▸ WHAT IS BEING ASKED
Given the records underneath, please repeat exactly the lines from the line with "orange arrow: (312, 166) -> (407, 164), moved" through the line with "black cross: (88, 72) -> (76, 77), turned 35", passing over any picture.

★ ★ ★ ★ ★ ★ ★

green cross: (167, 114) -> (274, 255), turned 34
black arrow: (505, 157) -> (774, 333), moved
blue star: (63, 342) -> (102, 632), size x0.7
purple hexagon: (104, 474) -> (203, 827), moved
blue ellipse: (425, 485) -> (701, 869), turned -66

★ ★ ★ ★ ★ ★ ★

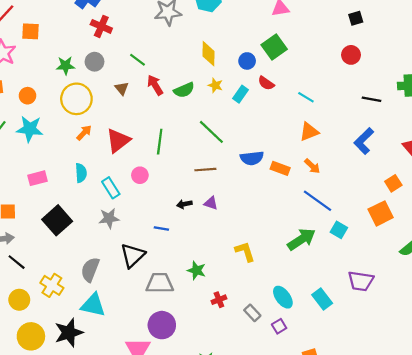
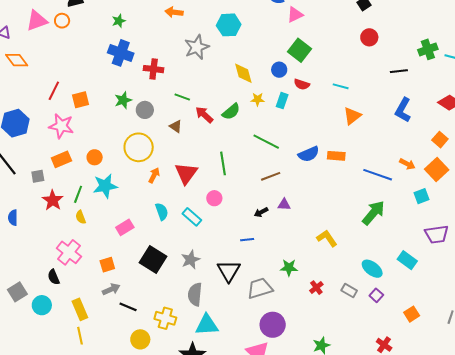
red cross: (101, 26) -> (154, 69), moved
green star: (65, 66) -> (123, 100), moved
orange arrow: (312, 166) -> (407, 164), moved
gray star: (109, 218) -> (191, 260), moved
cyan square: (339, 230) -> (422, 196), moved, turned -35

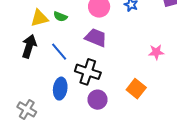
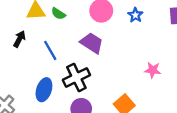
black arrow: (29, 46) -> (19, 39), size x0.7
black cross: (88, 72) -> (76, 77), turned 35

★ ★ ★ ★ ★ ★ ★

▸ RESPONSE TO THIS EXERCISE
orange arrow: (312, 166) -> (407, 164), moved
gray star: (109, 218) -> (191, 260), moved
cyan square: (339, 230) -> (422, 196), moved, turned -35

black arrow: (29, 46) -> (19, 39), size x0.7
black cross: (88, 72) -> (76, 77), turned 35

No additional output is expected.